### MATERIAL PROVIDED:
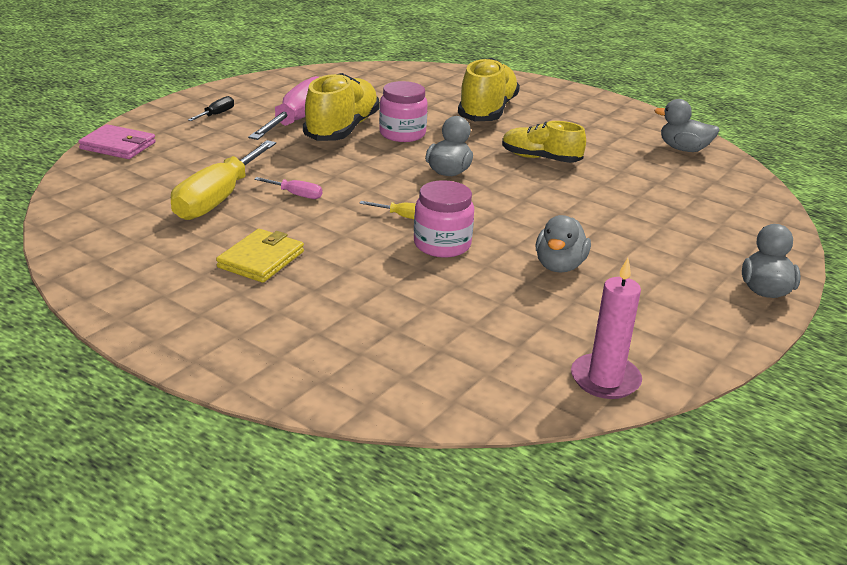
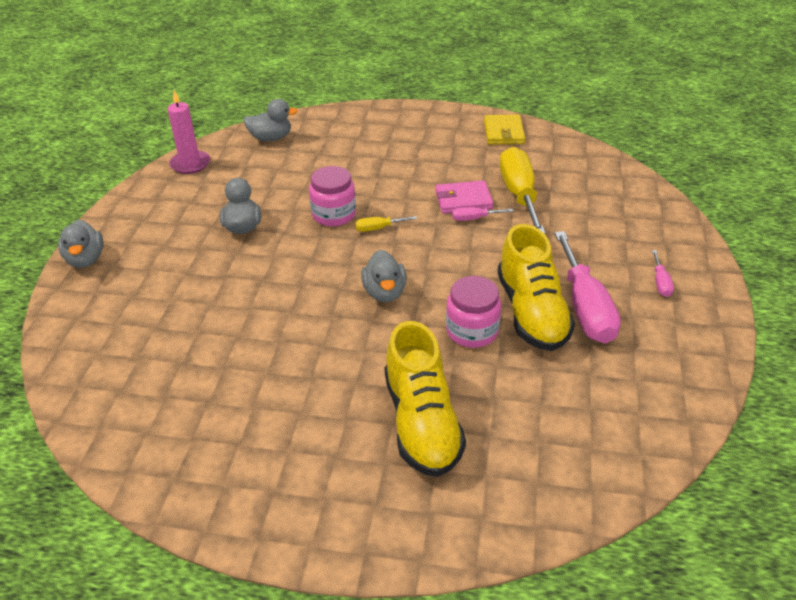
camera: 155 degrees right, 10 degrees up
pink wallet [78,124,156,159] -> pink wallet moved to [435,180,494,214]
black screwdriver [188,96,234,121] -> pink screwdriver [652,250,674,297]
yellow wallet [216,229,304,283] -> yellow wallet moved to [484,115,525,145]
yellow shoe [502,121,586,163] -> none
grey duck [654,99,720,152] -> grey duck moved to [243,99,298,141]

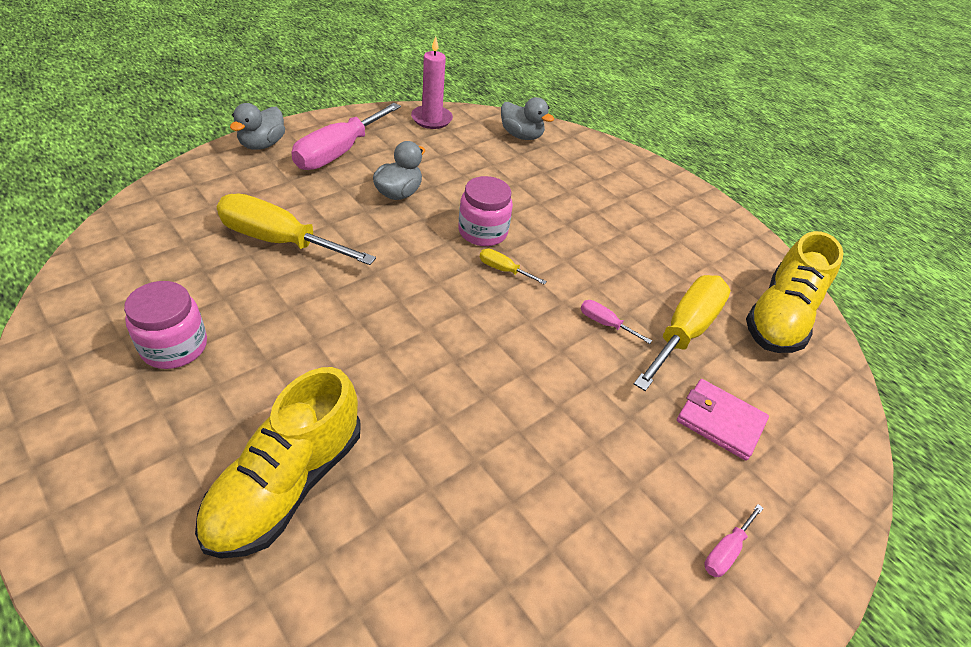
camera: 35 degrees right, 5 degrees up
grey duck [361,250,407,302] -> none
pink wallet [435,180,494,214] -> pink wallet moved to [677,379,769,461]
pink jar [446,276,501,348] -> pink jar moved to [124,281,207,369]
yellow wallet [484,115,525,145] -> none
yellow shoe [497,224,575,351] -> yellow shoe moved to [746,231,844,353]
pink screwdriver [555,231,621,344] -> pink screwdriver moved to [291,103,401,170]
none -> yellow screwdriver [217,193,376,265]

### WORK INSTRUCTION:
Nothing but the exact lines of the data above, from the line containing "pink jar [446,276,501,348]" through the last, should appear in the answer.

### RESPONSE:
pink jar [446,276,501,348] -> pink jar moved to [124,281,207,369]
yellow wallet [484,115,525,145] -> none
yellow shoe [497,224,575,351] -> yellow shoe moved to [746,231,844,353]
pink screwdriver [555,231,621,344] -> pink screwdriver moved to [291,103,401,170]
none -> yellow screwdriver [217,193,376,265]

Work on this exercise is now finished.